EXERCISE PROMPT: Please restate each entry that appears below word for word, without its pictures.

Recorded data
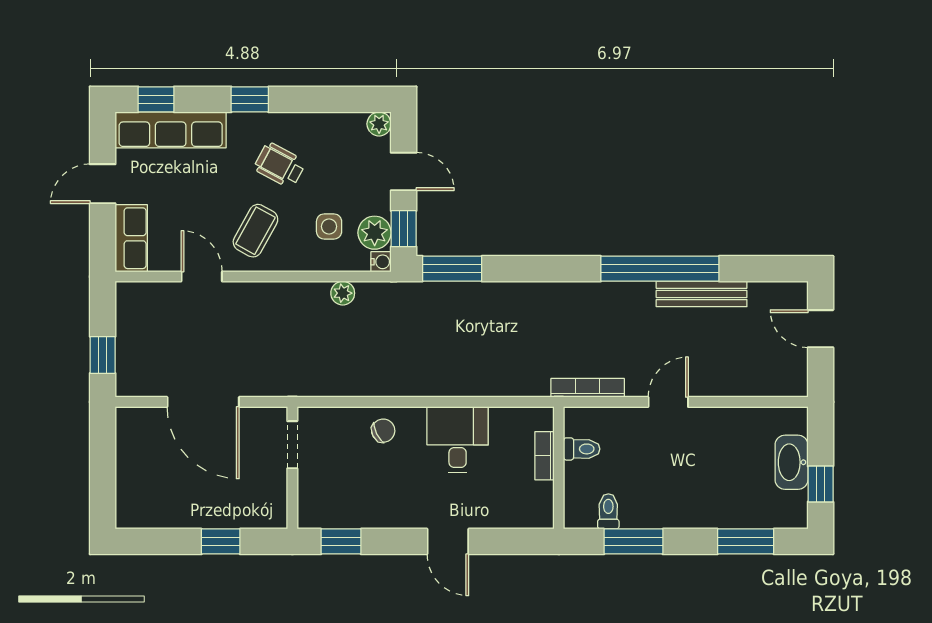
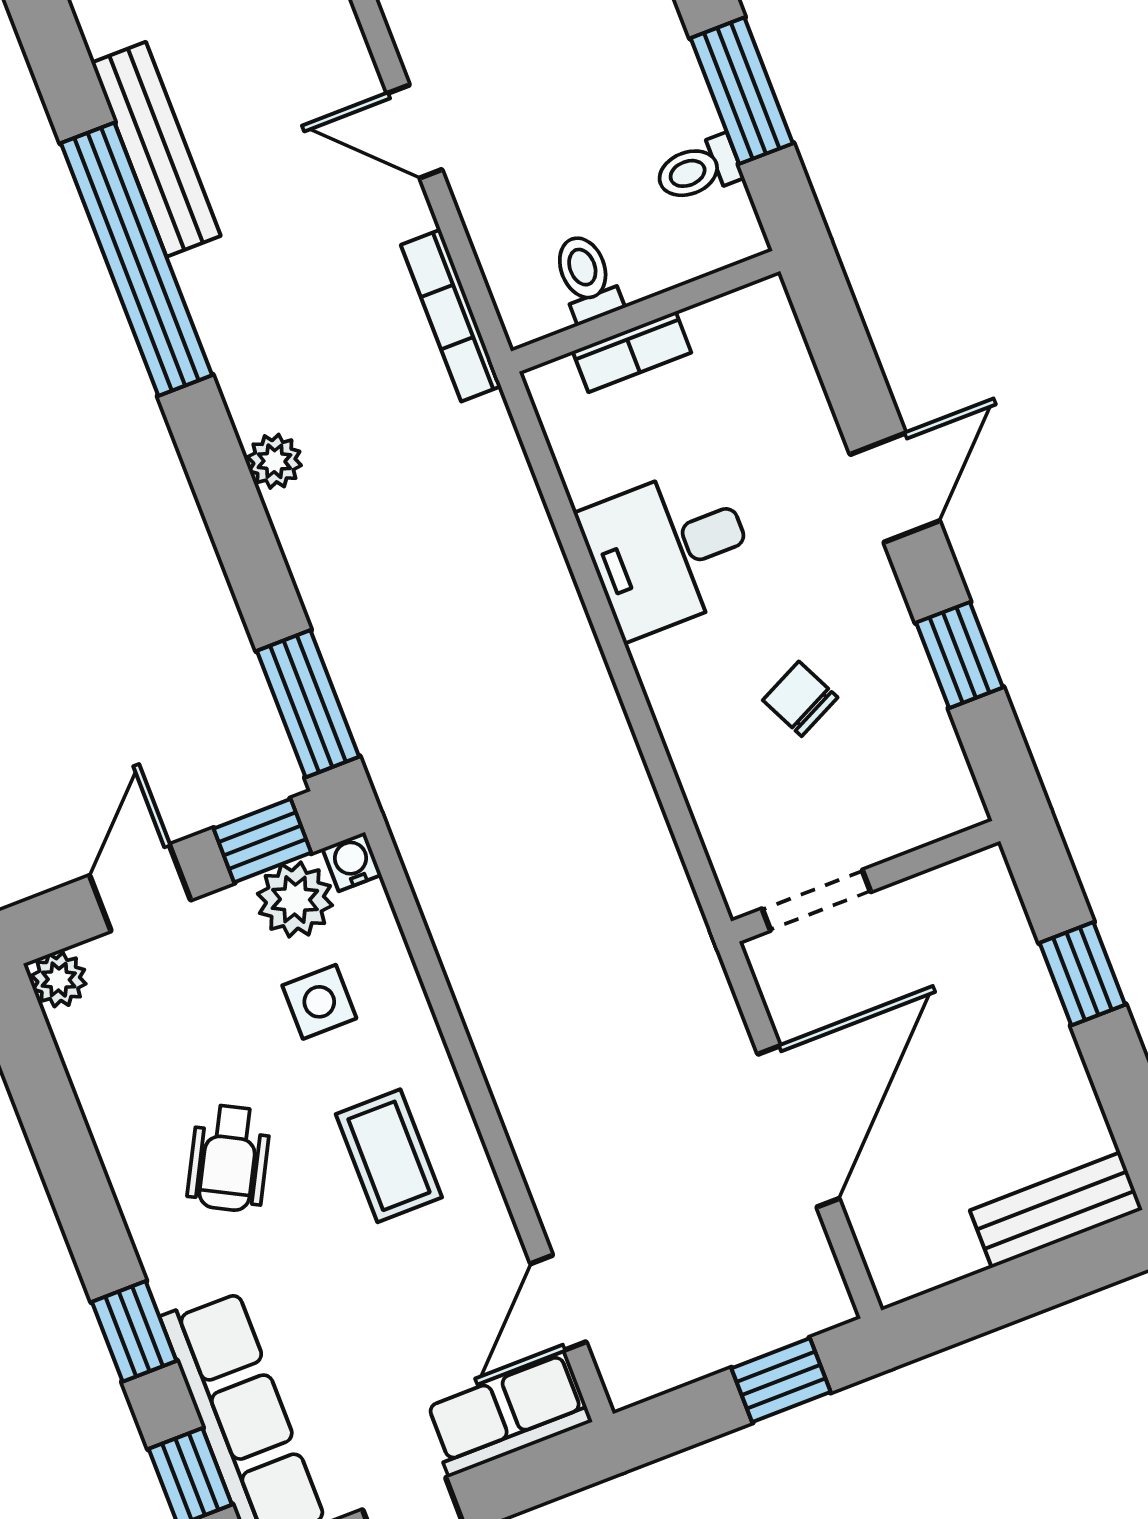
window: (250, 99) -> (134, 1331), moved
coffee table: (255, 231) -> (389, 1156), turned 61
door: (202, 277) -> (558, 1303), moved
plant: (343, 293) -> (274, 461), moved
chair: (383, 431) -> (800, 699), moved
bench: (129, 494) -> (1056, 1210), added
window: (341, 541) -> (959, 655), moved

EXPECTED OUTPUT:
window: (250, 99) -> (134, 1331), moved
coffee table: (255, 231) -> (389, 1156), turned 61
door: (202, 277) -> (558, 1303), moved
plant: (343, 293) -> (274, 461), moved
chair: (383, 431) -> (800, 699), moved
bench: (129, 494) -> (1056, 1210), added
window: (341, 541) -> (959, 655), moved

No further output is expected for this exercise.